WORK ITEM:
In the records below, find the line that contains "(326, 262) = (651, 318): green" and the line that contains "(623, 185) = (808, 109): none -> red marker", then retype exactly those two lines and every line between them.

DATA TO EXAMINE:
========

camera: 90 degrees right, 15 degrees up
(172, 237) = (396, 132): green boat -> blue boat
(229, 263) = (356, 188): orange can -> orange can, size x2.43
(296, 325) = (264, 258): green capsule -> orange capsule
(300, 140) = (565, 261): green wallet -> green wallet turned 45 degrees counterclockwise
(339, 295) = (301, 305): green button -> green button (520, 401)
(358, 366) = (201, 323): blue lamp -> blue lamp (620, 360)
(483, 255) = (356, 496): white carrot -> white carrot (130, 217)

========

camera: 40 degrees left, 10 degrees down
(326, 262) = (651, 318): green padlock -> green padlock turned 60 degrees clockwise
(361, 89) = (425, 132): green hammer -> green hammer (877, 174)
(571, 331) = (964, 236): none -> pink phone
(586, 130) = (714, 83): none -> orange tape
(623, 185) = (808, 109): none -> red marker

========

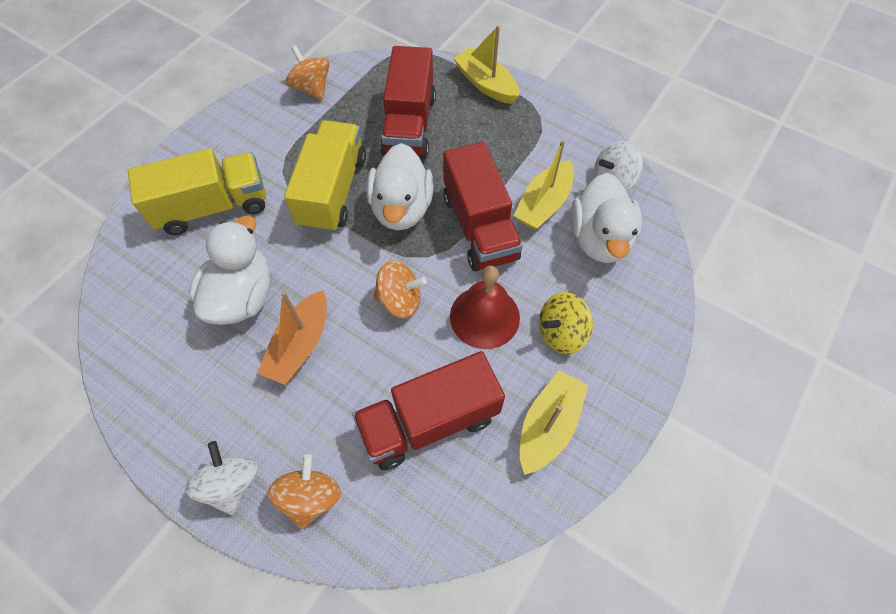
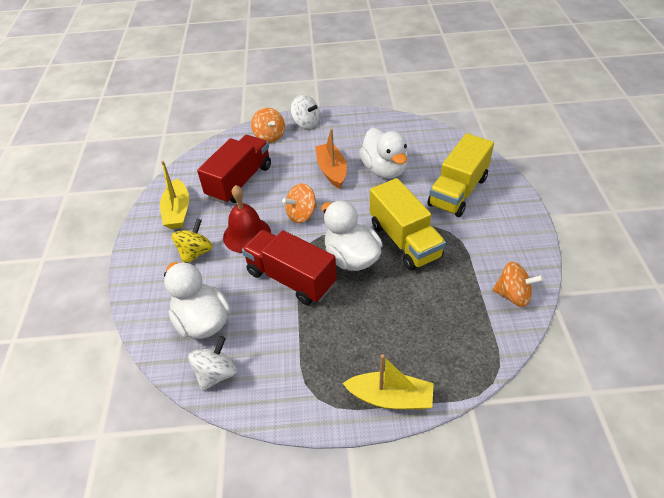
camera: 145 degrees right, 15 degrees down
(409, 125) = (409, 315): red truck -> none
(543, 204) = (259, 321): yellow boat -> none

========

EXERCISE ANSWER:
(326, 262) = (651, 318): green padlock -> green padlock turned 60 degrees clockwise
(361, 89) = (425, 132): green hammer -> green hammer (877, 174)
(571, 331) = (964, 236): none -> pink phone
(586, 130) = (714, 83): none -> orange tape
(623, 185) = (808, 109): none -> red marker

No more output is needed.